Spatial object tracking data
BEGIN

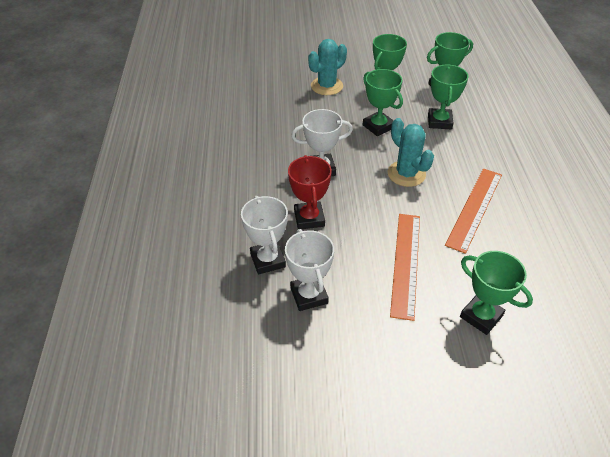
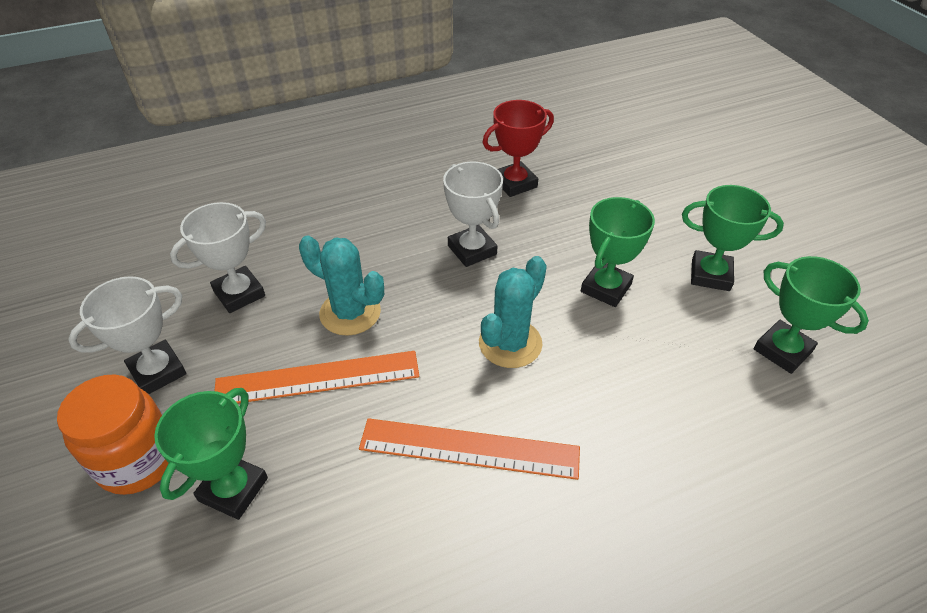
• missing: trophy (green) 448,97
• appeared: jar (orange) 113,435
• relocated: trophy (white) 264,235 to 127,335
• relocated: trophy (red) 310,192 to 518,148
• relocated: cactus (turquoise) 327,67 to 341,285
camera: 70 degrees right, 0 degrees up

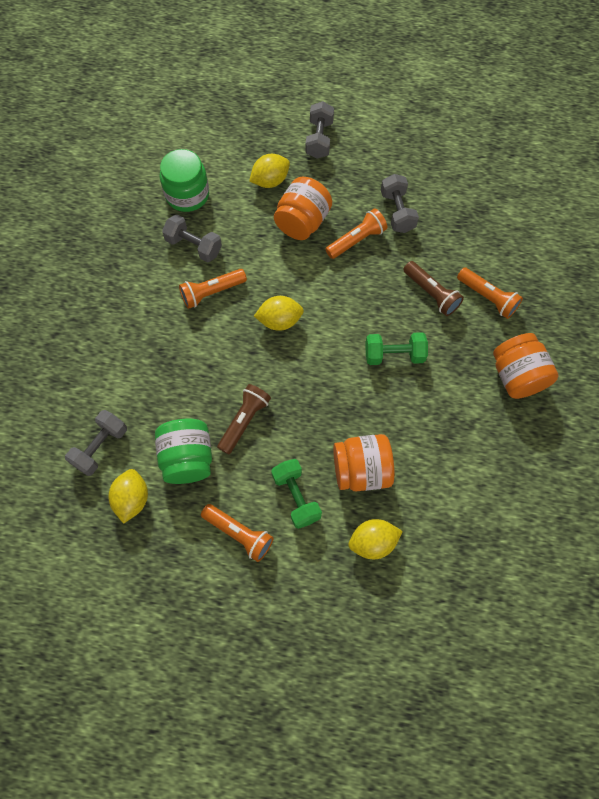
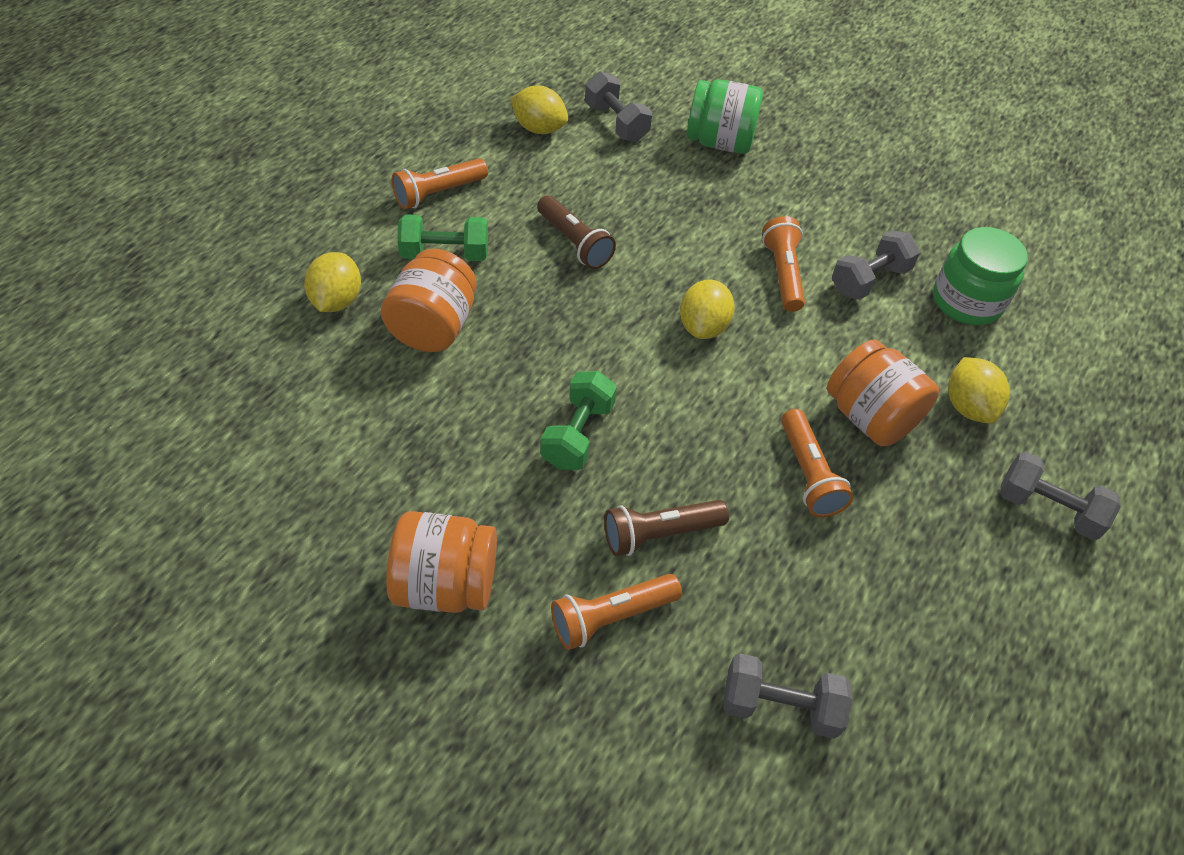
• relocated: jar (green) 183,451 to 725,116
• relocated: dumbbell (grey) 400,203 to 787,696
camera: 110 degrees right, 15 degrees down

END

WHAT YOU HAVE TO DO
Among the records above, find each line containing the string "right" and copy it.

SOLVED PROBLEM
camera: 70 degrees right, 0 degrees up
camera: 110 degrees right, 15 degrees down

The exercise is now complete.